__RECORDS SUPPLIED__
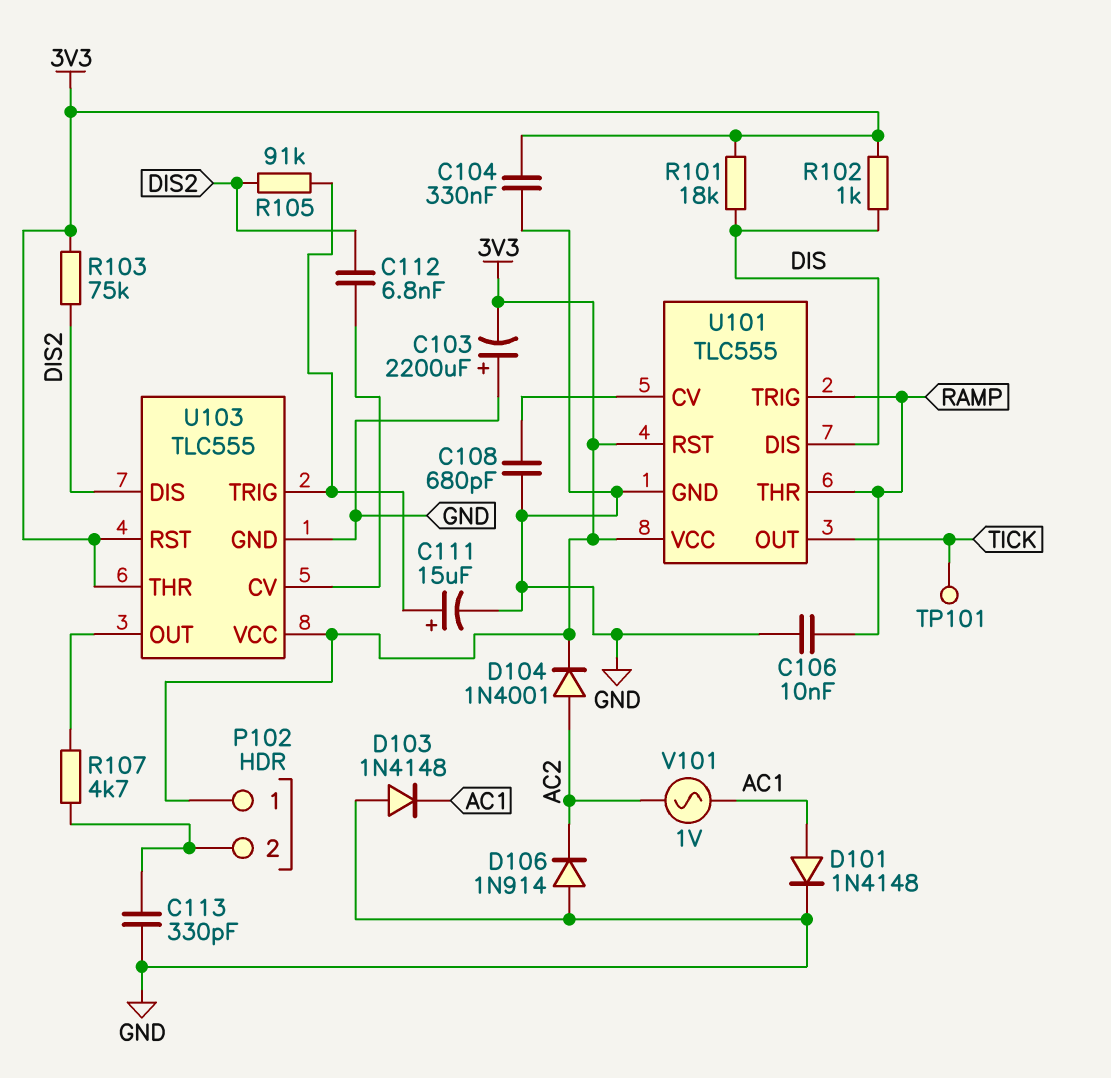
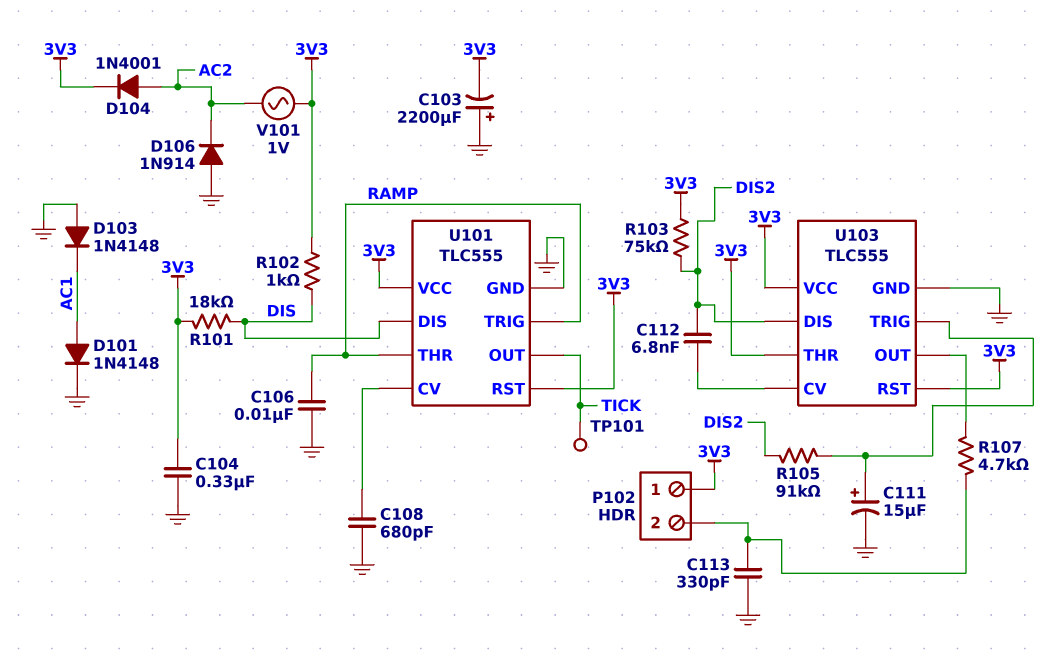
V101: AC 1V (AC1, AC2) -> AC 1V (3V3, AC2)

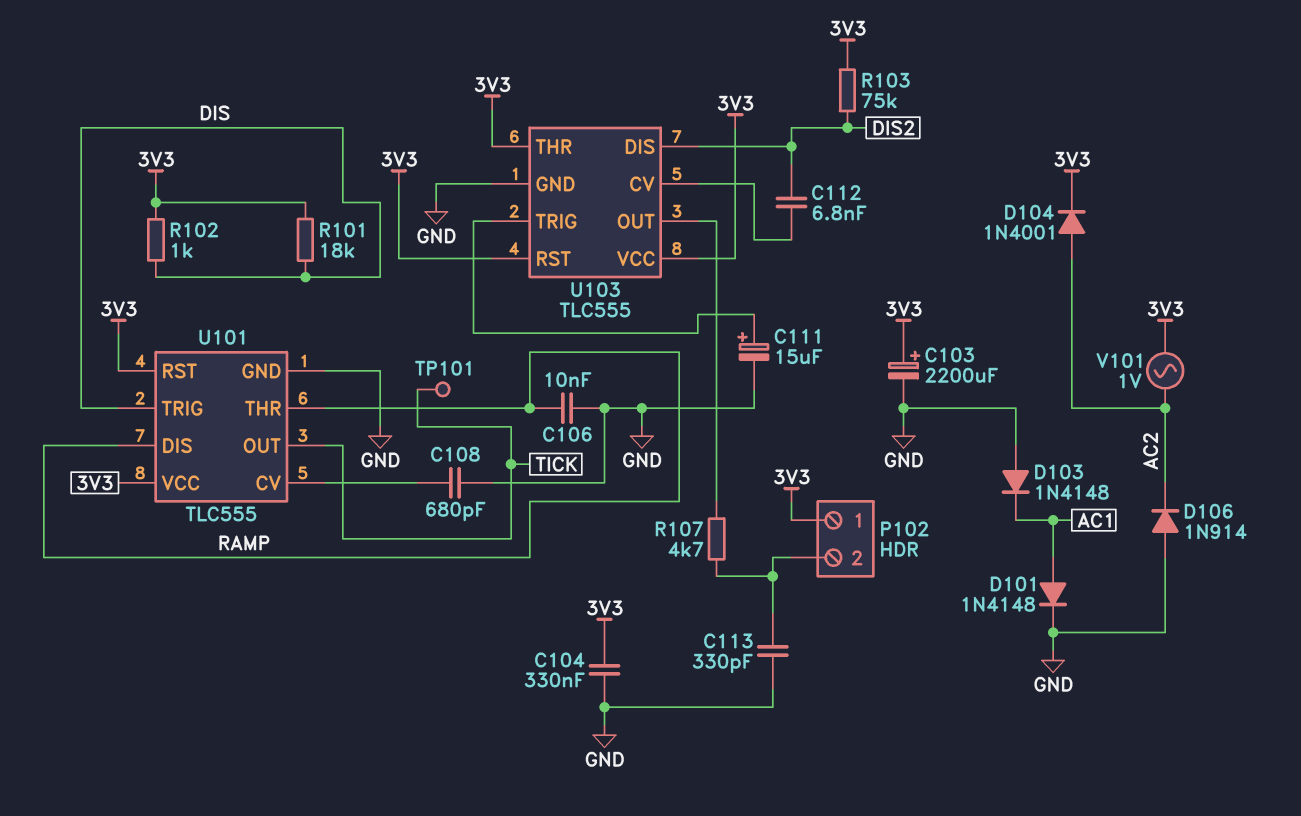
C103: 2200uF (plus GND, minus 3V3) -> 2200uF (plus 3V3, minus GND)
R105: 91k (DIS2, U103/TRIG) -> none
U101 pin DIS: DIS -> RAMP
U101 pin TRIG: RAMP -> DIS

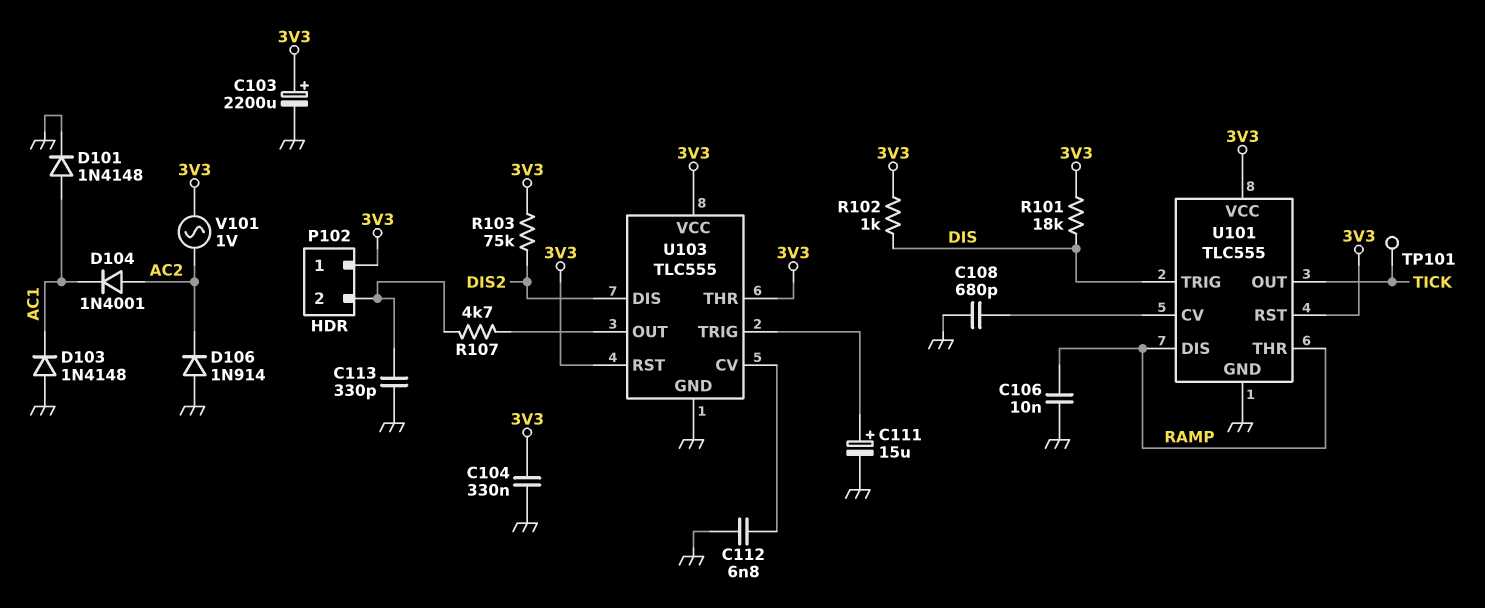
C112: 6.8nF (DIS2, U103/CV) -> 6.8nF (GND, U103/CV)
D104: diode 1N4001 (A AC2, K 3V3) -> diode 1N4001 (A AC2, K AC1)

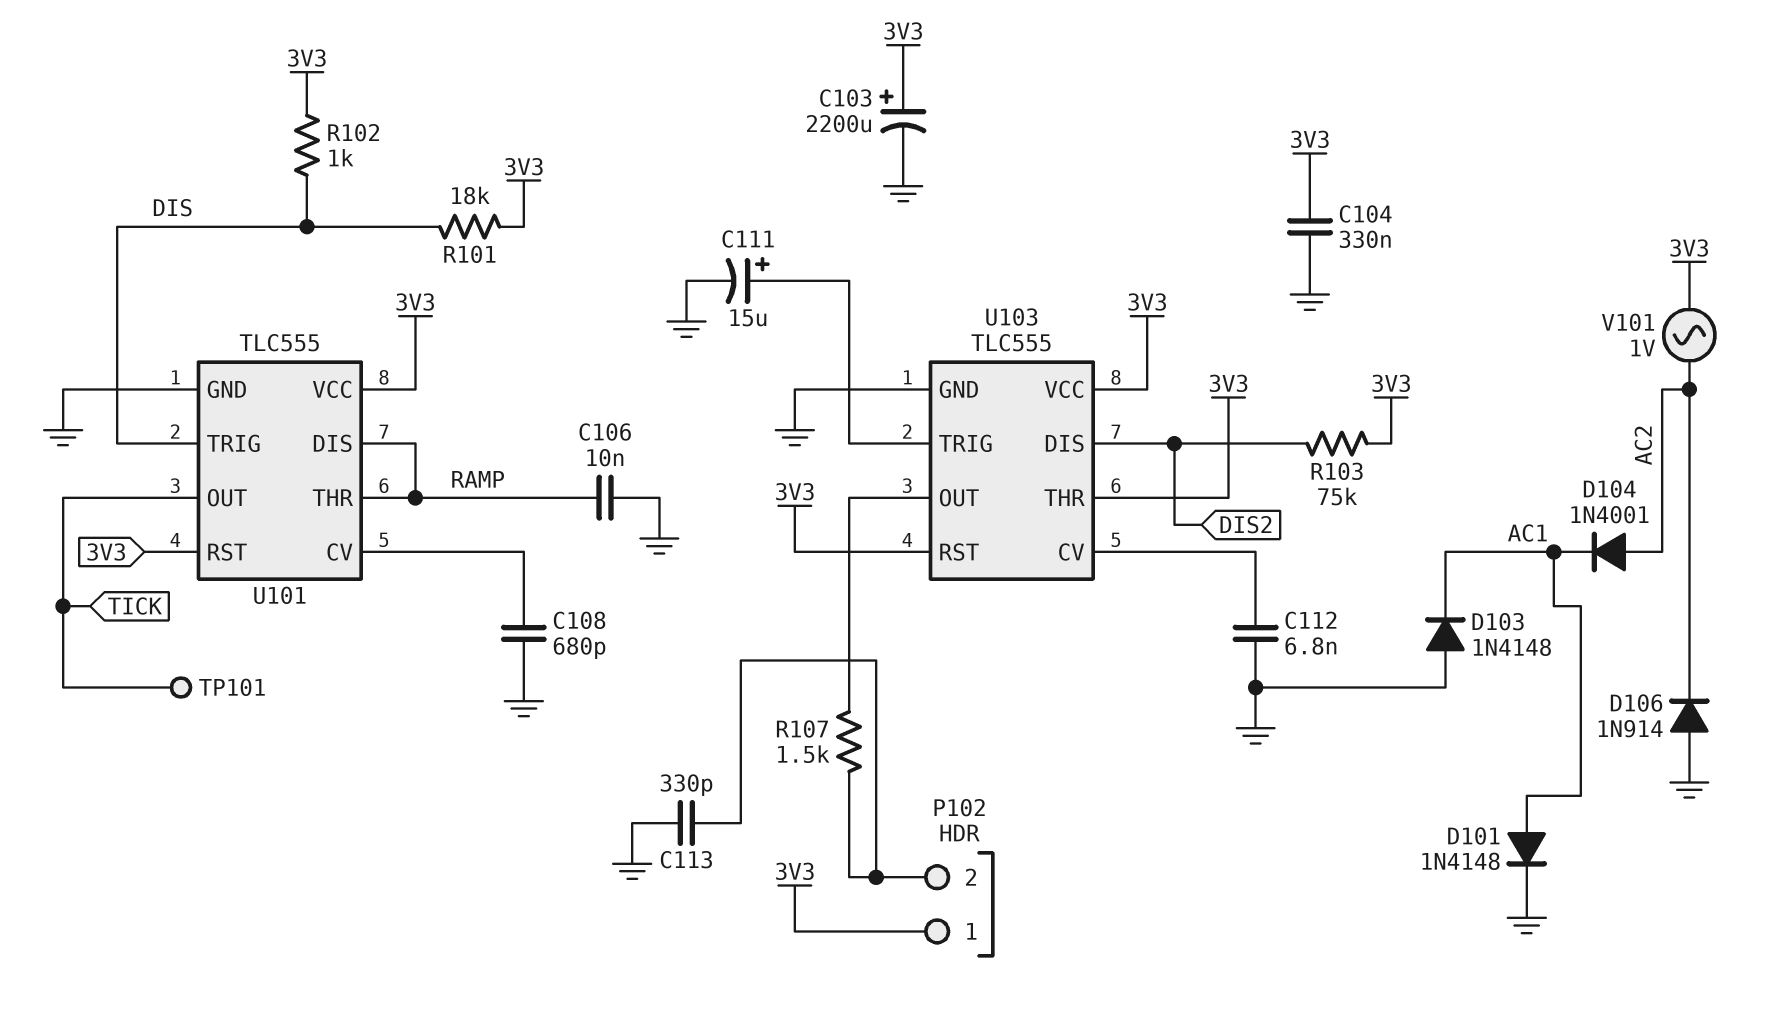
R107: 4.7k (P102/2, U103/OUT) -> 1.5k (P102/2, U103/OUT)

__EXERCISE__
Pictures within the entries must not be reproduced; everything else is to be restated verbatim.

__RESPONSE AREA__
V101: AC 1V (AC1, AC2) -> AC 1V (3V3, AC2)

C103: 2200uF (plus GND, minus 3V3) -> 2200uF (plus 3V3, minus GND)
R105: 91k (DIS2, U103/TRIG) -> none
U101 pin DIS: DIS -> RAMP
U101 pin TRIG: RAMP -> DIS

C112: 6.8nF (DIS2, U103/CV) -> 6.8nF (GND, U103/CV)
D104: diode 1N4001 (A AC2, K 3V3) -> diode 1N4001 (A AC2, K AC1)

R107: 4.7k (P102/2, U103/OUT) -> 1.5k (P102/2, U103/OUT)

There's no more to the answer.